> GIVEN REQUEST
Copy out every record below, swapping "photographer" for "filmmaker" wherever it occurs and changing nothing else. Omit the pictures from your answer.

Image-based spatial reasoning data:
.....

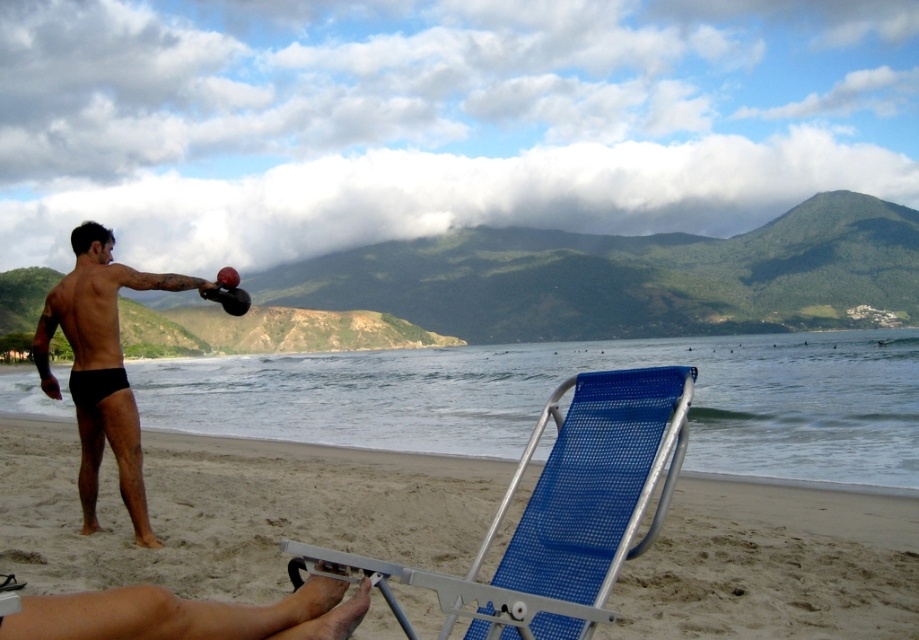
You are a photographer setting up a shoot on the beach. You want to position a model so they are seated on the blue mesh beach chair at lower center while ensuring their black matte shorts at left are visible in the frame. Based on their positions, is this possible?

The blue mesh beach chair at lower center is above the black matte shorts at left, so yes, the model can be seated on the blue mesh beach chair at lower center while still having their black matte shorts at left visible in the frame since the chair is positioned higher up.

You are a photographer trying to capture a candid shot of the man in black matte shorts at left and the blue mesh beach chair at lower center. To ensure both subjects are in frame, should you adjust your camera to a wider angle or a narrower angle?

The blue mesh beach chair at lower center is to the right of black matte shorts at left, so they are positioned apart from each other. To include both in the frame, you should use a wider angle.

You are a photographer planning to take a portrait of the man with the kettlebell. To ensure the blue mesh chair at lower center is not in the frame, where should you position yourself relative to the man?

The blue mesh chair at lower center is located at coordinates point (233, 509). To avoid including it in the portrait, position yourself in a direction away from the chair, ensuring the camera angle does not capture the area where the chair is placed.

.....

> OUTPUT OF THE EXERCISE
You are a filmmaker setting up a shoot on the beach. You want to position a model so they are seated on the blue mesh beach chair at lower center while ensuring their black matte shorts at left are visible in the frame. Based on their positions, is this possible?

The blue mesh beach chair at lower center is above the black matte shorts at left, so yes, the model can be seated on the blue mesh beach chair at lower center while still having their black matte shorts at left visible in the frame since the chair is positioned higher up.

You are a filmmaker trying to capture a candid shot of the man in black matte shorts at left and the blue mesh beach chair at lower center. To ensure both subjects are in frame, should you adjust your camera to a wider angle or a narrower angle?

The blue mesh beach chair at lower center is to the right of black matte shorts at left, so they are positioned apart from each other. To include both in the frame, you should use a wider angle.

You are a filmmaker planning to take a portrait of the man with the kettlebell. To ensure the blue mesh chair at lower center is not in the frame, where should you position yourself relative to the man?

The blue mesh chair at lower center is located at coordinates point (233, 509). To avoid including it in the portrait, position yourself in a direction away from the chair, ensuring the camera angle does not capture the area where the chair is placed.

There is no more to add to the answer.